• **RECORD EXCERPTS**:
☆ ☆ ☆ ☆ ☆ ☆ ☆
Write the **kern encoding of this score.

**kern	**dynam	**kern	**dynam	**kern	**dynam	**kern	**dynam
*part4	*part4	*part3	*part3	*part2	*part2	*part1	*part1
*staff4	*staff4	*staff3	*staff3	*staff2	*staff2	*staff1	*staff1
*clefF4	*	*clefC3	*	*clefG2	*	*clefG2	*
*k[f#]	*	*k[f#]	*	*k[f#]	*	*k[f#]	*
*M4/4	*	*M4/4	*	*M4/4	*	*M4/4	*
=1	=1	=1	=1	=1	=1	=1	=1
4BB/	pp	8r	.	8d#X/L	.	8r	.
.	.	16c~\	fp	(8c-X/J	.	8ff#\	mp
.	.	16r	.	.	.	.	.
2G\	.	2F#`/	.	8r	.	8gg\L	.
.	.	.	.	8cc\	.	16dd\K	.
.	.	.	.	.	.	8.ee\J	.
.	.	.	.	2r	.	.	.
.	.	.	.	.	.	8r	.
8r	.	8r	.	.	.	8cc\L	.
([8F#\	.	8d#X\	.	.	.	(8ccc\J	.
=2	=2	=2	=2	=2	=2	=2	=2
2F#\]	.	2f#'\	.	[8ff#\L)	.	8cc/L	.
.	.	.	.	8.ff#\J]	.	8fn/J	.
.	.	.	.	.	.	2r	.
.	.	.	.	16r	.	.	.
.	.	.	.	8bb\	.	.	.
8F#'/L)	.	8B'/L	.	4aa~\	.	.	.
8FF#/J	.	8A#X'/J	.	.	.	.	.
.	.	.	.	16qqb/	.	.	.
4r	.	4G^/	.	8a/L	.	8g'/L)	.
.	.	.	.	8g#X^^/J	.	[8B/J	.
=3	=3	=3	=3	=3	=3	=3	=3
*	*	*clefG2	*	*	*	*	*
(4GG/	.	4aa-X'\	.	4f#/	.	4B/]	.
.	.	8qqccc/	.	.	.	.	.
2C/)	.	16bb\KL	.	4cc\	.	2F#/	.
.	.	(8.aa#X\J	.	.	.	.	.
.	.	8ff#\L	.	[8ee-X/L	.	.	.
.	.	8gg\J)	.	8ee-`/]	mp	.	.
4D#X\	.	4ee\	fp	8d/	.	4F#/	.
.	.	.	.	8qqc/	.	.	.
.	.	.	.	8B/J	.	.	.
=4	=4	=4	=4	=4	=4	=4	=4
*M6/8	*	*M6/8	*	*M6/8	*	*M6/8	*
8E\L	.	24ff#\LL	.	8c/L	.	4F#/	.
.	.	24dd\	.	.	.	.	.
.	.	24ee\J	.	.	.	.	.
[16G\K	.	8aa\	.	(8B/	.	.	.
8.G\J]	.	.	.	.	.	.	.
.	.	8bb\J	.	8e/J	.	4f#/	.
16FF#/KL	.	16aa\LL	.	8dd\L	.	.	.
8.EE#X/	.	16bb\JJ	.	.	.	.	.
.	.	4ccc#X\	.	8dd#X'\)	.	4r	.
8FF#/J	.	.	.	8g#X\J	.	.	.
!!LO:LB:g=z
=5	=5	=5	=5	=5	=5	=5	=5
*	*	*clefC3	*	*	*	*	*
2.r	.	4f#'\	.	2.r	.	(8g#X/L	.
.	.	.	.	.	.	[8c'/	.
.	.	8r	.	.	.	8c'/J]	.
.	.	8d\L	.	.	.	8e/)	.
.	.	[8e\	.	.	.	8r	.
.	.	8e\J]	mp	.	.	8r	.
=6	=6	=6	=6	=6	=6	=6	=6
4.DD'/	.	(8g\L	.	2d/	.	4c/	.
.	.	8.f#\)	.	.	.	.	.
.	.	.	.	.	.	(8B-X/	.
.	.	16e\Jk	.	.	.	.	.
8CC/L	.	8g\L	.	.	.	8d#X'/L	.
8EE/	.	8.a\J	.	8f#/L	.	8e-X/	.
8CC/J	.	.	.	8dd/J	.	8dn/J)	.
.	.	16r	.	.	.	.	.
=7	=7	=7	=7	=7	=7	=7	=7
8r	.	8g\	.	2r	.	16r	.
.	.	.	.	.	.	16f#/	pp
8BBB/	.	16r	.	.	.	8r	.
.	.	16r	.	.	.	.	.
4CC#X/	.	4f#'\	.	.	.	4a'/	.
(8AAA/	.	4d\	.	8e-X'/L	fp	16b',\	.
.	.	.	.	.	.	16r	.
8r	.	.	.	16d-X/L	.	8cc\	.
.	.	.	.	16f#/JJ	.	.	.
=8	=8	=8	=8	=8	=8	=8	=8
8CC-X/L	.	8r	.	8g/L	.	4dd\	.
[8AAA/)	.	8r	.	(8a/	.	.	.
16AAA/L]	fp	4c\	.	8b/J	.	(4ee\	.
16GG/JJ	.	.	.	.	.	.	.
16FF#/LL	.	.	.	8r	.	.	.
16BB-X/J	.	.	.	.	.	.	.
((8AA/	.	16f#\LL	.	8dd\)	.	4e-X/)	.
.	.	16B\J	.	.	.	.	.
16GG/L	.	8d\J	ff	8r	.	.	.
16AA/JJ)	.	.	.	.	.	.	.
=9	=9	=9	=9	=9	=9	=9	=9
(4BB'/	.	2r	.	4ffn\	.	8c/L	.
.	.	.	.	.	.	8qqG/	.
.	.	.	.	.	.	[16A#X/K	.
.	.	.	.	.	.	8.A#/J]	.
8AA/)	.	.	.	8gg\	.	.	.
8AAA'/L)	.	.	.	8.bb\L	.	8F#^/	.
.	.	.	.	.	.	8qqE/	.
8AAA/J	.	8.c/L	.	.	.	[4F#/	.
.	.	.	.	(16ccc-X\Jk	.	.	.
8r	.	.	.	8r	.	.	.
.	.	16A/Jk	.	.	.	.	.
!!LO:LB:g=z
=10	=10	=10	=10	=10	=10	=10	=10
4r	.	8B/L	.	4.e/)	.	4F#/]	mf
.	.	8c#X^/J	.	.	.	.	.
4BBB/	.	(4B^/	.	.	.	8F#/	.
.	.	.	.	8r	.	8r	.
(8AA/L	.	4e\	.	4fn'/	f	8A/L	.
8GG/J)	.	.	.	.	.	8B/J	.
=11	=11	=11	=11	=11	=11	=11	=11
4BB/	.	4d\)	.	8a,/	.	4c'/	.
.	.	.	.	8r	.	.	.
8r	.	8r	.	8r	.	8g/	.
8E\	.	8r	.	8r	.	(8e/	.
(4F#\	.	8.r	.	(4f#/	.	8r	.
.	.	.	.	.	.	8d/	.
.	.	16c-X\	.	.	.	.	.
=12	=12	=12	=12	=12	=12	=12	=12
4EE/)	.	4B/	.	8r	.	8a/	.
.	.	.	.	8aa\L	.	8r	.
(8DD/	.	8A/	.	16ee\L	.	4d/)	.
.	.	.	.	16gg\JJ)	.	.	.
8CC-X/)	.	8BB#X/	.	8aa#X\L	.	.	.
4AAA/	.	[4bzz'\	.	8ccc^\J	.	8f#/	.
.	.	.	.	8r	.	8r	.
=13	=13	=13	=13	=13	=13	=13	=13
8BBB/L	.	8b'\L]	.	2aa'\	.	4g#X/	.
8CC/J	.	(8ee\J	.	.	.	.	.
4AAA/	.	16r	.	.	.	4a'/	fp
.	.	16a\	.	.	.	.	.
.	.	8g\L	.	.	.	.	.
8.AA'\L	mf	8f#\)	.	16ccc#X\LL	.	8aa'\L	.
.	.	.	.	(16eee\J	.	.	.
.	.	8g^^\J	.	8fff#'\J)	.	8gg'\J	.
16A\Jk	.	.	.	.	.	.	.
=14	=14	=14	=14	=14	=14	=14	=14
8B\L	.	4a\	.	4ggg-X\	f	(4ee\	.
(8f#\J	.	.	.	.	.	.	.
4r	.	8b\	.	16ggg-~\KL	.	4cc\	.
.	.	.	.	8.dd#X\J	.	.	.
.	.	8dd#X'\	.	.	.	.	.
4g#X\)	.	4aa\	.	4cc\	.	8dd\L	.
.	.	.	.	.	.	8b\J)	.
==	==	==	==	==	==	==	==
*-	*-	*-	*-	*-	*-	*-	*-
☆ ☆ ☆ ☆ ☆ ☆ ☆
• **DIRECTION**:
Pull out every line in the items above that contains the string "kern", treating uppercase and lowercase letters as different.

• **REPLY TO THE EXERCISE**:
Write the **kern encoding of this score.
**kern	**dynam	**kern	**dynam	**kern	**dynam	**kern	**dynam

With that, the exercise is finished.